> _Data segment_
· · ·

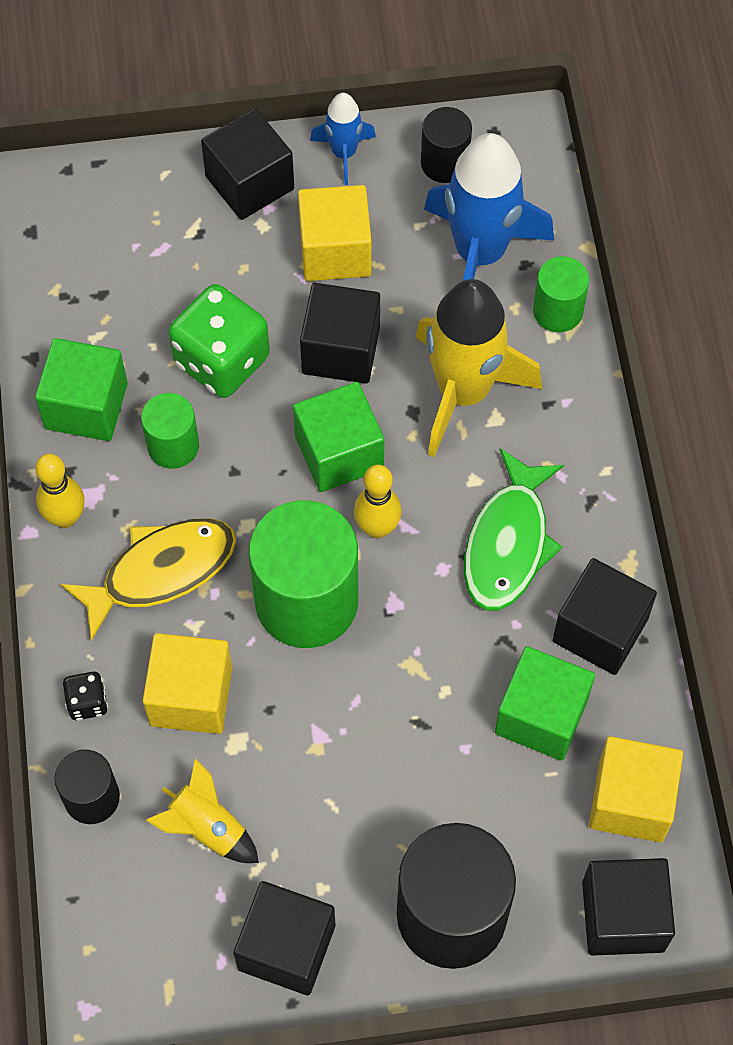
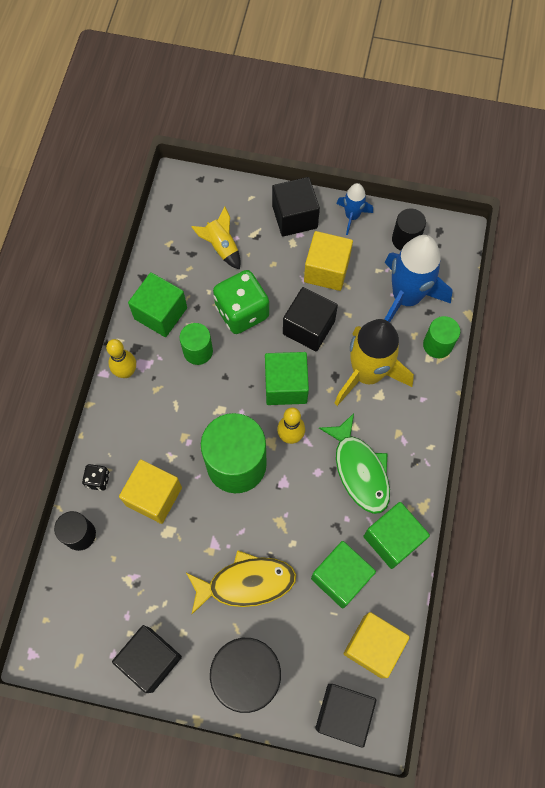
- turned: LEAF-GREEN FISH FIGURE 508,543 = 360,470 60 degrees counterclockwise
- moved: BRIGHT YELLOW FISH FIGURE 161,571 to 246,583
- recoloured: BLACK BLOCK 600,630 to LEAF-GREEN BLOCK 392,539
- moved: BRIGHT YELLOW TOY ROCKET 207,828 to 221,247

· · ·

> _Your goal_
Retype the lines above exactly, no pictures.

> _Solution for this problem_
- turned: LEAF-GREEN FISH FIGURE 508,543 = 360,470 60 degrees counterclockwise
- moved: BRIGHT YELLOW FISH FIGURE 161,571 to 246,583
- recoloured: BLACK BLOCK 600,630 to LEAF-GREEN BLOCK 392,539
- moved: BRIGHT YELLOW TOY ROCKET 207,828 to 221,247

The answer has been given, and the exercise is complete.